### Task item
Copy the lines of the data below exactly, starting at the first and stopping after the line that contains "R2: 150 (+9V, LED) -> none"; include no pictures.
#### Input data
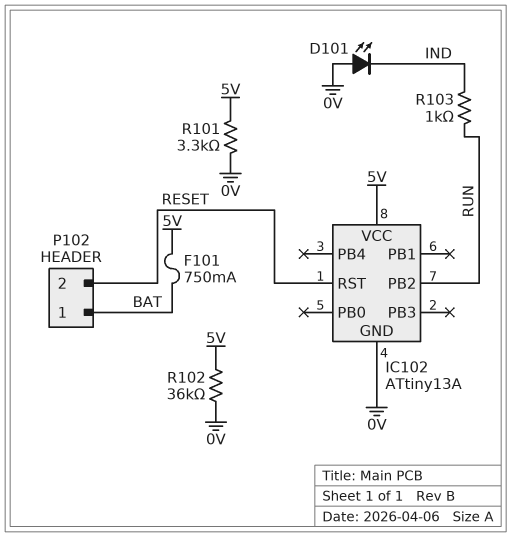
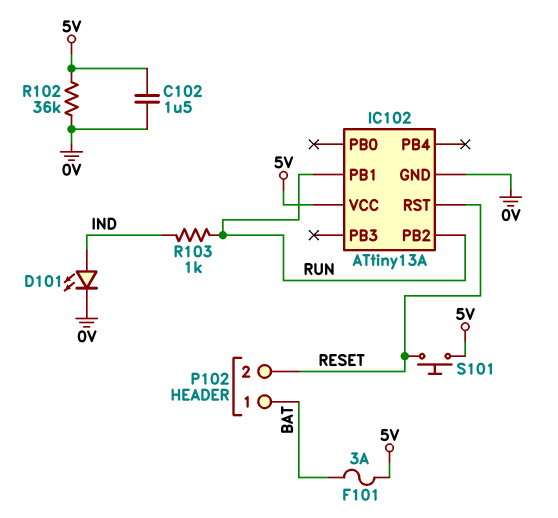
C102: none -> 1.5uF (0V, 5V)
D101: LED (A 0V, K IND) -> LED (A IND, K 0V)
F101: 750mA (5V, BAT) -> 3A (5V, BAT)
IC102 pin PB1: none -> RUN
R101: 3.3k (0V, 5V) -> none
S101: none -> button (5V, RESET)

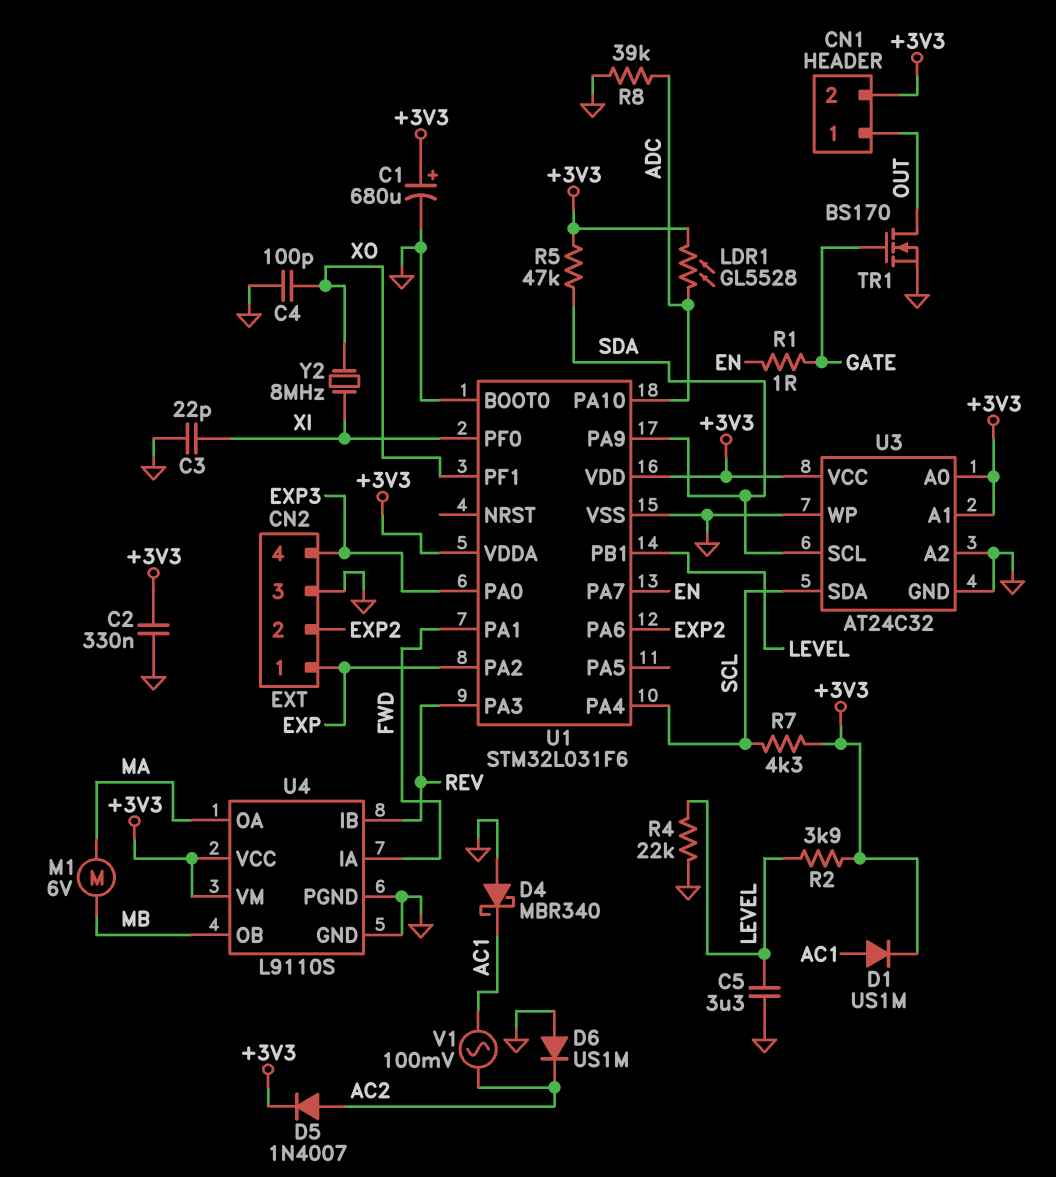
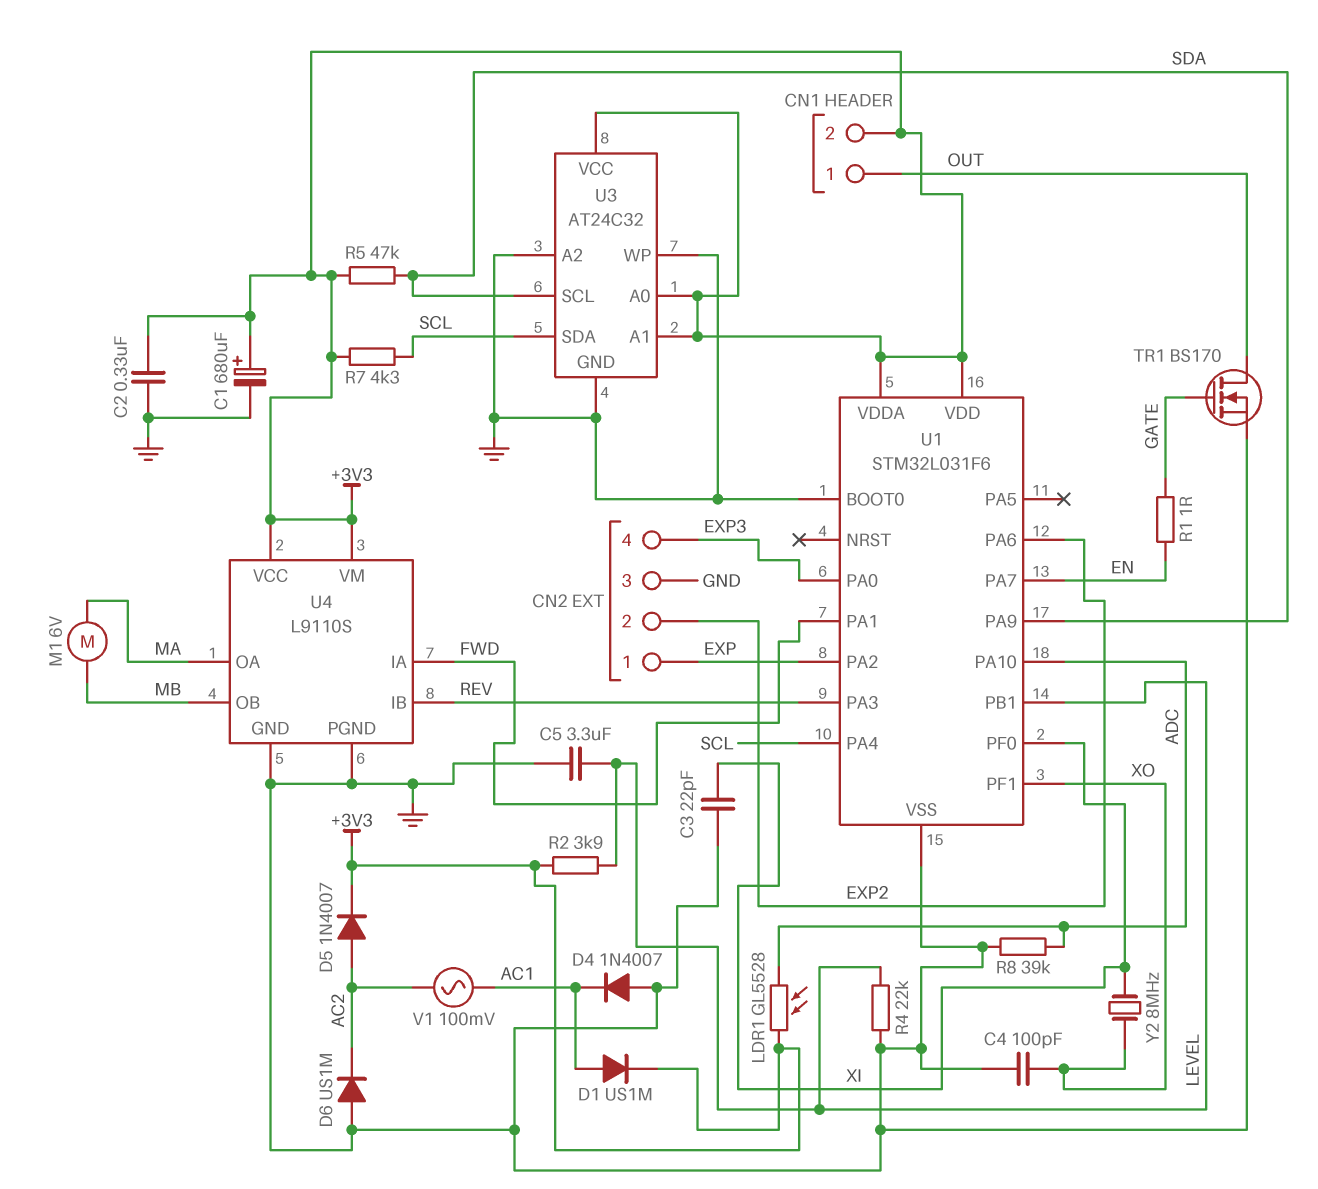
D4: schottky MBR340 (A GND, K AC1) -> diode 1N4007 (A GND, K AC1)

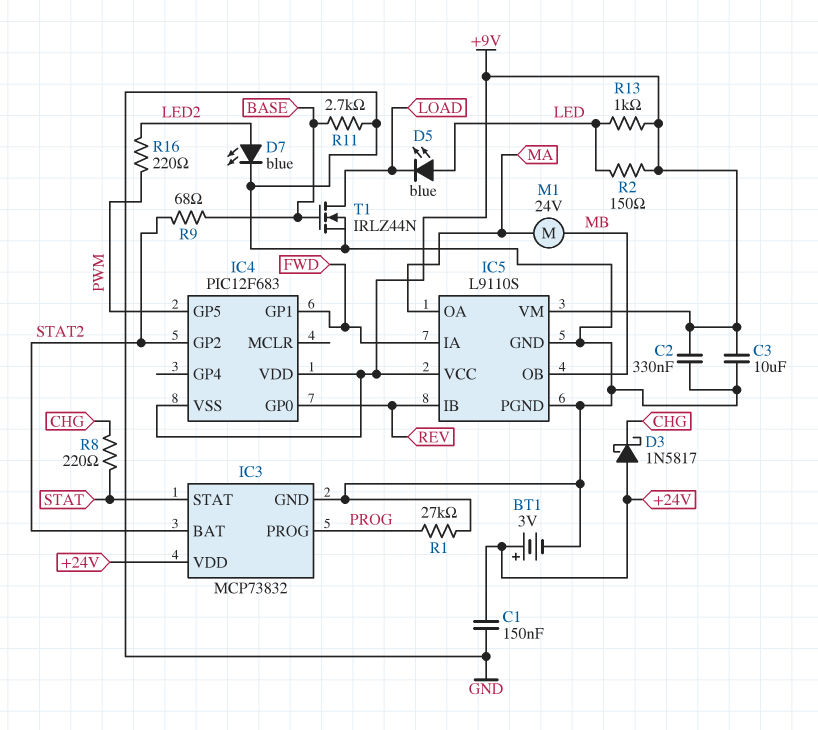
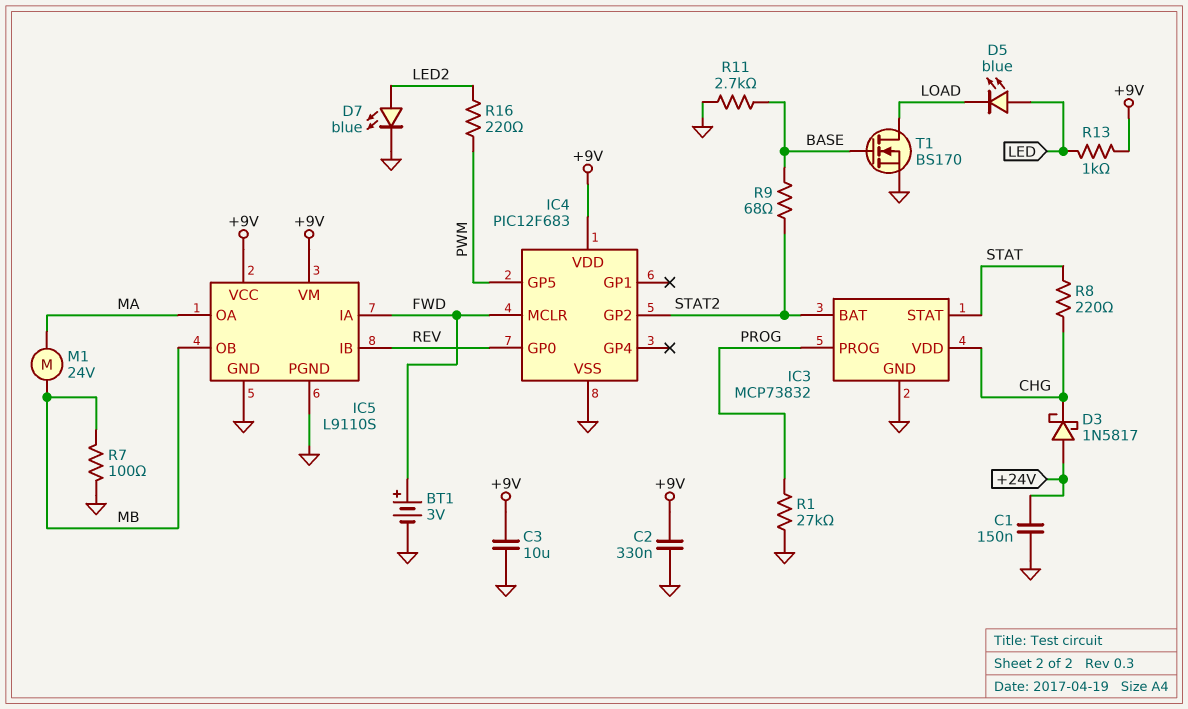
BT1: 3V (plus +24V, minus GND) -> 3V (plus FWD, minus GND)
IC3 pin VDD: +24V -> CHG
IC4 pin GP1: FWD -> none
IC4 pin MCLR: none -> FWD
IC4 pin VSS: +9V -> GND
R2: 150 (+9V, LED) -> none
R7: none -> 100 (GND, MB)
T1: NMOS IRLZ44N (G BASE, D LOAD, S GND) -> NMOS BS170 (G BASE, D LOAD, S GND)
########
### Result for this task
C102: none -> 1.5uF (0V, 5V)
D101: LED (A 0V, K IND) -> LED (A IND, K 0V)
F101: 750mA (5V, BAT) -> 3A (5V, BAT)
IC102 pin PB1: none -> RUN
R101: 3.3k (0V, 5V) -> none
S101: none -> button (5V, RESET)

D4: schottky MBR340 (A GND, K AC1) -> diode 1N4007 (A GND, K AC1)

BT1: 3V (plus +24V, minus GND) -> 3V (plus FWD, minus GND)
IC3 pin VDD: +24V -> CHG
IC4 pin GP1: FWD -> none
IC4 pin MCLR: none -> FWD
IC4 pin VSS: +9V -> GND
R2: 150 (+9V, LED) -> none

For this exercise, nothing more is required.